■ **Problem statement**: Your answer should be the lines from the one containing "grey ruler: [101,199,175,243]" through the final line below, copied exactly.

■ **Source records**:
::::

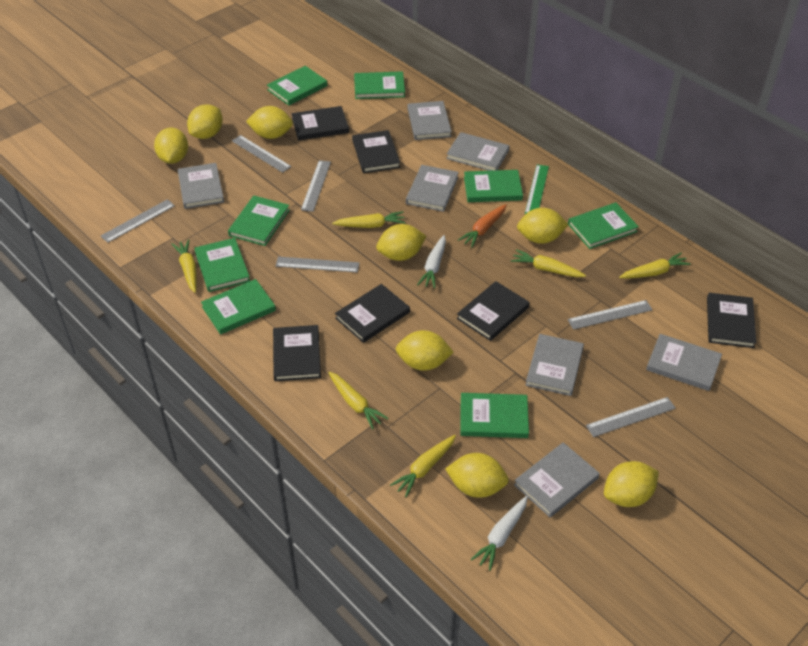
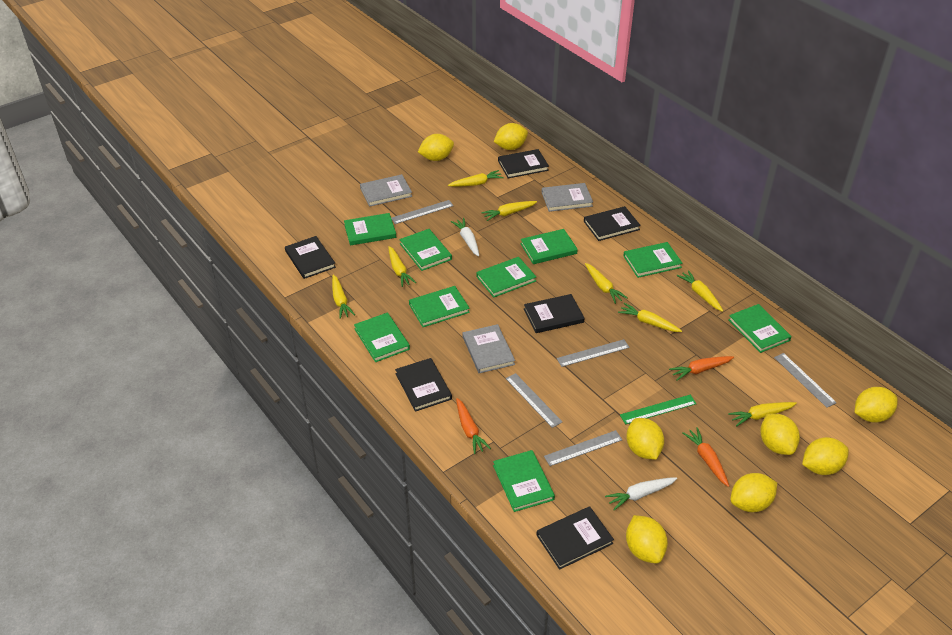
green book: [194,238,250,292] [201,279,276,335] [228,196,290,246] [267,66,328,105] [354,71,405,99] [460,393,529,438] [464,170,523,202] [568,202,639,249] = 8 -> [344,213,396,246] [354,312,410,362] [399,229,452,271] [409,286,470,327] [476,257,536,297] [493,450,555,512] [520,229,578,264] [623,242,683,278] [728,304,792,353] = 9
grey book: [178,163,224,209] [406,165,459,212] [408,101,452,140] [446,132,509,171] [514,442,600,517] [526,334,584,396] [646,334,722,391] = 7 -> [360,174,412,207] [463,324,515,373] [542,183,593,212] = 3
grey ruler: [101,199,175,243] [232,135,291,173] [276,257,359,272] [301,160,331,212] [568,300,652,330] [586,397,676,437] = 6 -> [391,200,454,224] [506,373,562,428] [544,430,622,466] [557,339,630,367] [774,353,837,408] = 5
orange carrot: [458,204,507,248] = 1 -> [456,398,491,454] [669,356,734,381] [682,427,729,487] = 3
yellow carrot: [172,239,197,293] [328,372,388,429] [332,211,406,228] [390,435,456,497] [511,249,586,277] [619,252,691,279] = 6 -> [332,275,355,319] [388,246,416,287] [448,170,503,187] [481,201,537,221] [585,263,627,304] [618,303,682,332] [677,270,723,312] [728,402,797,427] = 8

::::

■ **Task solution**:
grey ruler: [101,199,175,243] [232,135,291,173] [276,257,359,272] [301,160,331,212] [568,300,652,330] [586,397,676,437] = 6 -> [391,200,454,224] [506,373,562,428] [544,430,622,466] [557,339,630,367] [774,353,837,408] = 5
orange carrot: [458,204,507,248] = 1 -> [456,398,491,454] [669,356,734,381] [682,427,729,487] = 3
yellow carrot: [172,239,197,293] [328,372,388,429] [332,211,406,228] [390,435,456,497] [511,249,586,277] [619,252,691,279] = 6 -> [332,275,355,319] [388,246,416,287] [448,170,503,187] [481,201,537,221] [585,263,627,304] [618,303,682,332] [677,270,723,312] [728,402,797,427] = 8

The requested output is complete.